Object state change records:
-*-*-

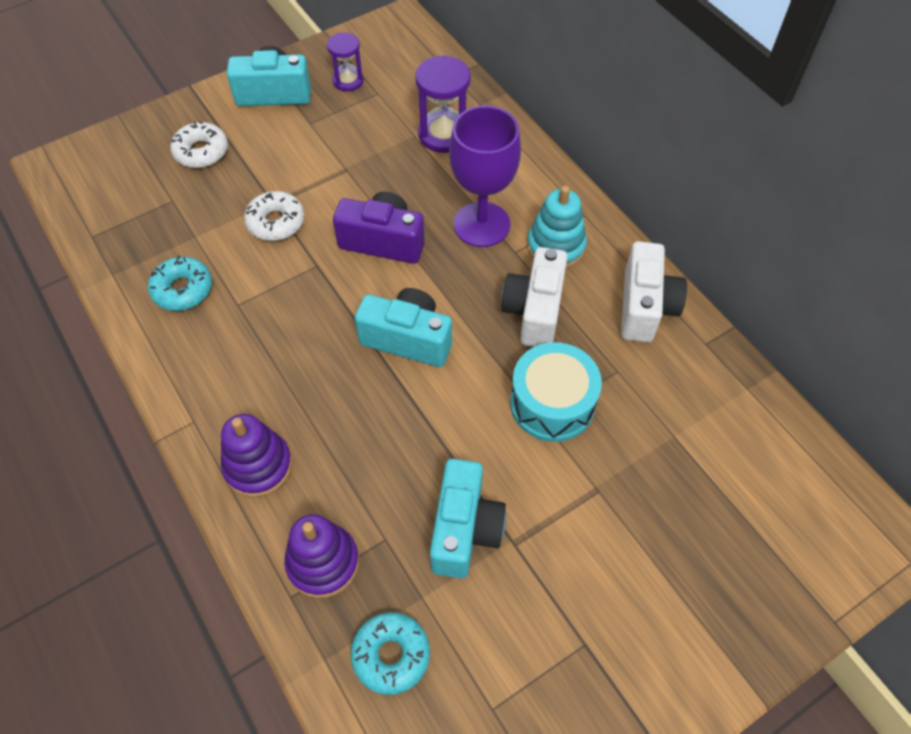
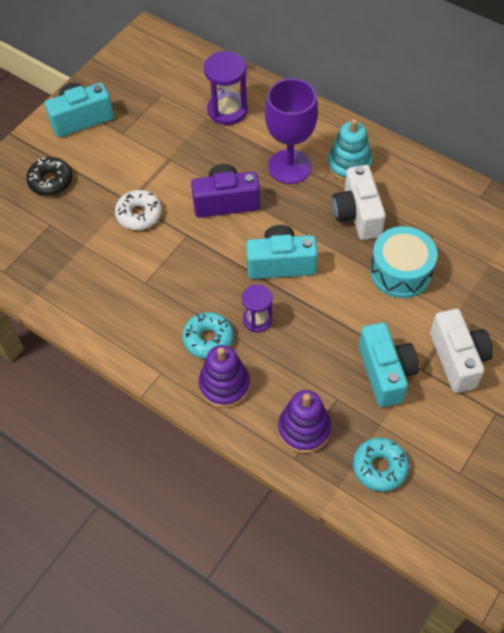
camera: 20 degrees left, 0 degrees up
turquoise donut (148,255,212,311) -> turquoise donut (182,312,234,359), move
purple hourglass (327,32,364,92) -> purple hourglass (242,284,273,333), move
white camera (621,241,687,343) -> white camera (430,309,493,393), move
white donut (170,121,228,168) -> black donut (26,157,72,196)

-*-*-

What you have to do: Whenever the word "move" appears in a line above, copy that line.

Result of this task:
turquoise donut (148,255,212,311) -> turquoise donut (182,312,234,359), move
purple hourglass (327,32,364,92) -> purple hourglass (242,284,273,333), move
white camera (621,241,687,343) -> white camera (430,309,493,393), move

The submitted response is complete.